┌──
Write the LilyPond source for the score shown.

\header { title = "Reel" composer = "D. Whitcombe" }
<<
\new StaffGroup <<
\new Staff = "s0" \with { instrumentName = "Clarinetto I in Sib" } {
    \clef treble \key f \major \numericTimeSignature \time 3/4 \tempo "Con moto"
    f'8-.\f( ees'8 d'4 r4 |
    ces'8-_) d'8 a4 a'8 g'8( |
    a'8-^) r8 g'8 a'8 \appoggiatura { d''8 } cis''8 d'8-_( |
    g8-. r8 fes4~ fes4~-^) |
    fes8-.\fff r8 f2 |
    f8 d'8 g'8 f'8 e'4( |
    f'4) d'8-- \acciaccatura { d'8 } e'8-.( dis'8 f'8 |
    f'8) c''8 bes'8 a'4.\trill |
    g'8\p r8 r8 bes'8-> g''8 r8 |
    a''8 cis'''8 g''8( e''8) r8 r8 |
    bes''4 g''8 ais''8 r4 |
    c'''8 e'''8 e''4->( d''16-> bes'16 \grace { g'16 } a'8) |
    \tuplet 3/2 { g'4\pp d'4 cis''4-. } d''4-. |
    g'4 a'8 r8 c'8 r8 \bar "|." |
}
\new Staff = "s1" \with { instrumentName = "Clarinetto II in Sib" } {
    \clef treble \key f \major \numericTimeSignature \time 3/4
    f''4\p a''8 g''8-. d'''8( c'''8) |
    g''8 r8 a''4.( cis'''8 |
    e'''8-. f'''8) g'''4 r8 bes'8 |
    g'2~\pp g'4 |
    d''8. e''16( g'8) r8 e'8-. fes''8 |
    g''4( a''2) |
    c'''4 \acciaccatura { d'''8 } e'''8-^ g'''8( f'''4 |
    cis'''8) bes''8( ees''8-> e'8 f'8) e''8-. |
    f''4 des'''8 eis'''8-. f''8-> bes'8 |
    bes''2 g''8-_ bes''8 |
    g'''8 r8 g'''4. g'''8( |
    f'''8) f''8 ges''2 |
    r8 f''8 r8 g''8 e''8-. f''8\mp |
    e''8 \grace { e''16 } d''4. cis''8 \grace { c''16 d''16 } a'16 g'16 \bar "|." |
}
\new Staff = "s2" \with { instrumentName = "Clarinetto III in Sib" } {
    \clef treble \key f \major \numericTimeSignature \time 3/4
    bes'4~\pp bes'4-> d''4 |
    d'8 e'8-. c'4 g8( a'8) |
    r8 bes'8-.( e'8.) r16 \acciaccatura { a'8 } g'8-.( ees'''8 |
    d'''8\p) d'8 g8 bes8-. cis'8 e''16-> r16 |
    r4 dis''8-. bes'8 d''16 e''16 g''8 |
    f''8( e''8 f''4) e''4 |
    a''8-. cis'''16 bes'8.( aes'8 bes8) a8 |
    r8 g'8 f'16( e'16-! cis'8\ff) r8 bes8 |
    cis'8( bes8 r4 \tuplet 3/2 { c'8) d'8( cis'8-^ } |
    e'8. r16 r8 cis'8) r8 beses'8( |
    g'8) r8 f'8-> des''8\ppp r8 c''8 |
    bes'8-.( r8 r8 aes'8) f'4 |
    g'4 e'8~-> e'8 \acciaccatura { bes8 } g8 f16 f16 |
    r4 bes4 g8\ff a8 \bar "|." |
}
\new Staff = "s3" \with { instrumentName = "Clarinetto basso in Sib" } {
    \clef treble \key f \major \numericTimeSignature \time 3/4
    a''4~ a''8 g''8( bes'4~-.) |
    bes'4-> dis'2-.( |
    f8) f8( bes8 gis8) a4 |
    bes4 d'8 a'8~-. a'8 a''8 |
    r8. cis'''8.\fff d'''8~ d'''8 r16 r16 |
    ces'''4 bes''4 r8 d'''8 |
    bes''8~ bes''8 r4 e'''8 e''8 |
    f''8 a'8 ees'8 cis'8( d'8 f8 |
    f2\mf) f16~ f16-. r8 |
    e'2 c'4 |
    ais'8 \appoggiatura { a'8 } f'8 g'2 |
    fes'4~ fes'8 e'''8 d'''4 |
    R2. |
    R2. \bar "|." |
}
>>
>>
└──
▸ **WHAT NEEDS TO BE DONE**: Which lines in the listing above contain the string "with"? Select and copy each one.

▸ **REPLY**:
\new Staff = "s0" \with { instrumentName = "Clarinetto I in Sib" } {
\new Staff = "s1" \with { instrumentName = "Clarinetto II in Sib" } {
\new Staff = "s2" \with { instrumentName = "Clarinetto III in Sib" } {
\new Staff = "s3" \with { instrumentName = "Clarinetto basso in Sib" } {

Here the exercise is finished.